● What to produce: Reprint the lines below as they are, minus the pictures.

● Data excerpts:
_ _ _ _ _ _ _

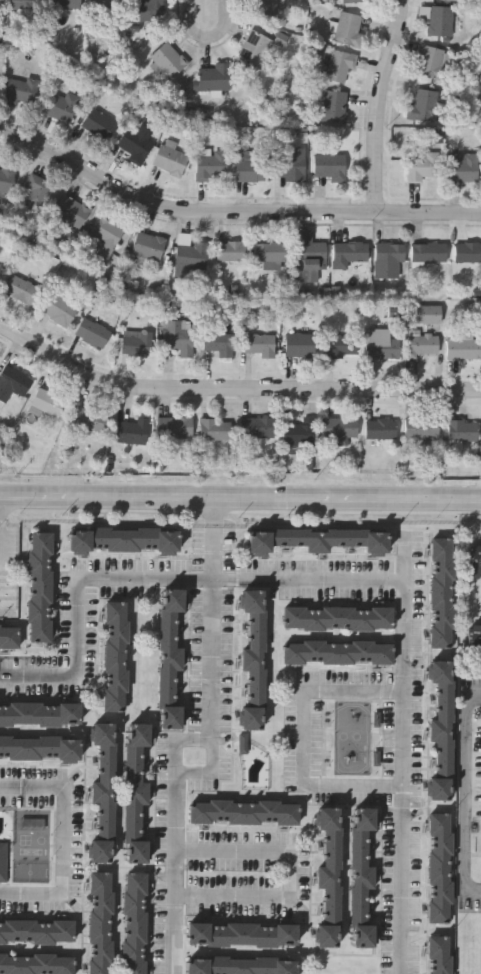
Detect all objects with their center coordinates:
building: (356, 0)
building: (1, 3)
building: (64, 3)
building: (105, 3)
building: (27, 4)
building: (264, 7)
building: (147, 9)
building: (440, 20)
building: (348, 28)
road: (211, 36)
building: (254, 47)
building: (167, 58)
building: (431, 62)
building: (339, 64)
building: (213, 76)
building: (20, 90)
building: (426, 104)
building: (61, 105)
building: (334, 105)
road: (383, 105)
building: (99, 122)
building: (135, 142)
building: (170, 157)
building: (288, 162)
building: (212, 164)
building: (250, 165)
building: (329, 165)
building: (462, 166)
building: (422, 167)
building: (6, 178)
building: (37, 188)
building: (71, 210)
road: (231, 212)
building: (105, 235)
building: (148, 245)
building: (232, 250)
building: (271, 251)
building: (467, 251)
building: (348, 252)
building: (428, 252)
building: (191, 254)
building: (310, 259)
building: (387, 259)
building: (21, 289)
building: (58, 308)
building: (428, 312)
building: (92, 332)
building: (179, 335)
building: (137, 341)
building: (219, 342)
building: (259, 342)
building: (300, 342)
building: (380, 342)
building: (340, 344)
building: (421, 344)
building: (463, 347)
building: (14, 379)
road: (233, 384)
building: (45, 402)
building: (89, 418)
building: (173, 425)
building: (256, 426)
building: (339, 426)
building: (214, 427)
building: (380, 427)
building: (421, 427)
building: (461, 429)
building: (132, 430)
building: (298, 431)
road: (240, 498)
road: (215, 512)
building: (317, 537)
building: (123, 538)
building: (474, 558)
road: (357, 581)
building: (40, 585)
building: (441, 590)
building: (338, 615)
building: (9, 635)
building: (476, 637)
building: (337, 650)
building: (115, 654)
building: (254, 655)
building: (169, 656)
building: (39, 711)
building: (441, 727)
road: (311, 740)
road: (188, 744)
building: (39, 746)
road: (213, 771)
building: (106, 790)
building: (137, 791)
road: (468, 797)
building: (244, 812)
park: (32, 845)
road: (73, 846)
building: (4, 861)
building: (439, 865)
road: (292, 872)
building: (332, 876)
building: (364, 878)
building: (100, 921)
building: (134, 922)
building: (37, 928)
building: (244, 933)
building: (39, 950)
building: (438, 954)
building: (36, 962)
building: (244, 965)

_ _ _ _ _ _ _

● Output for this exercise:
Detect all objects with their center coordinates:
building: (356, 0)
building: (1, 3)
building: (64, 3)
building: (105, 3)
building: (27, 4)
building: (264, 7)
building: (147, 9)
building: (440, 20)
building: (348, 28)
road: (211, 36)
building: (254, 47)
building: (167, 58)
building: (431, 62)
building: (339, 64)
building: (213, 76)
building: (20, 90)
building: (426, 104)
building: (61, 105)
building: (334, 105)
road: (383, 105)
building: (99, 122)
building: (135, 142)
building: (170, 157)
building: (288, 162)
building: (212, 164)
building: (250, 165)
building: (329, 165)
building: (462, 166)
building: (422, 167)
building: (6, 178)
building: (37, 188)
building: (71, 210)
road: (231, 212)
building: (105, 235)
building: (148, 245)
building: (232, 250)
building: (271, 251)
building: (467, 251)
building: (348, 252)
building: (428, 252)
building: (191, 254)
building: (310, 259)
building: (387, 259)
building: (21, 289)
building: (58, 308)
building: (428, 312)
building: (92, 332)
building: (179, 335)
building: (137, 341)
building: (219, 342)
building: (259, 342)
building: (300, 342)
building: (380, 342)
building: (340, 344)
building: (421, 344)
building: (463, 347)
building: (14, 379)
road: (233, 384)
building: (45, 402)
building: (89, 418)
building: (173, 425)
building: (256, 426)
building: (339, 426)
building: (214, 427)
building: (380, 427)
building: (421, 427)
building: (461, 429)
building: (132, 430)
building: (298, 431)
road: (240, 498)
road: (215, 512)
building: (317, 537)
building: (123, 538)
building: (474, 558)
road: (357, 581)
building: (40, 585)
building: (441, 590)
building: (338, 615)
building: (9, 635)
building: (476, 637)
building: (337, 650)
building: (115, 654)
building: (254, 655)
building: (169, 656)
building: (39, 711)
building: (441, 727)
road: (311, 740)
road: (188, 744)
building: (39, 746)
road: (213, 771)
building: (106, 790)
building: (137, 791)
road: (468, 797)
building: (244, 812)
park: (32, 845)
road: (73, 846)
building: (4, 861)
building: (439, 865)
road: (292, 872)
building: (332, 876)
building: (364, 878)
building: (100, 921)
building: (134, 922)
building: (37, 928)
building: (244, 933)
building: (39, 950)
building: (438, 954)
building: (36, 962)
building: (244, 965)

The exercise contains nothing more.